_Input data_.
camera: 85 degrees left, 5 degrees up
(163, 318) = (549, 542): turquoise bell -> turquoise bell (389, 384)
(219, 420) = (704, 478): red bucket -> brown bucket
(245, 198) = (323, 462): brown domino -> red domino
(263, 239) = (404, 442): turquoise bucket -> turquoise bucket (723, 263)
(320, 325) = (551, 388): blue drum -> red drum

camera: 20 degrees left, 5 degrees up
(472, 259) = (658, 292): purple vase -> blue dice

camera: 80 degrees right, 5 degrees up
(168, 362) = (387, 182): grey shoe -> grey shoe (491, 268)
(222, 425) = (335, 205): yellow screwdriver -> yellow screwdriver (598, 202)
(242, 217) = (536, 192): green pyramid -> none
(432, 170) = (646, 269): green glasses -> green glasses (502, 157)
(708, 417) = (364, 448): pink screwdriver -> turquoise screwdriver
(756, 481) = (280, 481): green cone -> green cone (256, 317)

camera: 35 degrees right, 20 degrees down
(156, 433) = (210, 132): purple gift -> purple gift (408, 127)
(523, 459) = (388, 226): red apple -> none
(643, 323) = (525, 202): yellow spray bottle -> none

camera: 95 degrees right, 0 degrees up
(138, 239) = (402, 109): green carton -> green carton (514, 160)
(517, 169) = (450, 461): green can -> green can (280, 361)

_Instructions for the task_. Copy the listing word for word, leaving nothing out.

_Output of the task_.
camera: 85 degrees left, 5 degrees up
(163, 318) = (549, 542): turquoise bell -> turquoise bell (389, 384)
(219, 420) = (704, 478): red bucket -> brown bucket
(245, 198) = (323, 462): brown domino -> red domino
(263, 239) = (404, 442): turquoise bucket -> turquoise bucket (723, 263)
(320, 325) = (551, 388): blue drum -> red drum

camera: 20 degrees left, 5 degrees up
(472, 259) = (658, 292): purple vase -> blue dice

camera: 80 degrees right, 5 degrees up
(168, 362) = (387, 182): grey shoe -> grey shoe (491, 268)
(222, 425) = (335, 205): yellow screwdriver -> yellow screwdriver (598, 202)
(242, 217) = (536, 192): green pyramid -> none
(432, 170) = (646, 269): green glasses -> green glasses (502, 157)
(708, 417) = (364, 448): pink screwdriver -> turquoise screwdriver
(756, 481) = (280, 481): green cone -> green cone (256, 317)

camera: 35 degrees right, 20 degrees down
(156, 433) = (210, 132): purple gift -> purple gift (408, 127)
(523, 459) = (388, 226): red apple -> none
(643, 323) = (525, 202): yellow spray bottle -> none

camera: 95 degrees right, 0 degrees up
(138, 239) = (402, 109): green carton -> green carton (514, 160)
(517, 169) = (450, 461): green can -> green can (280, 361)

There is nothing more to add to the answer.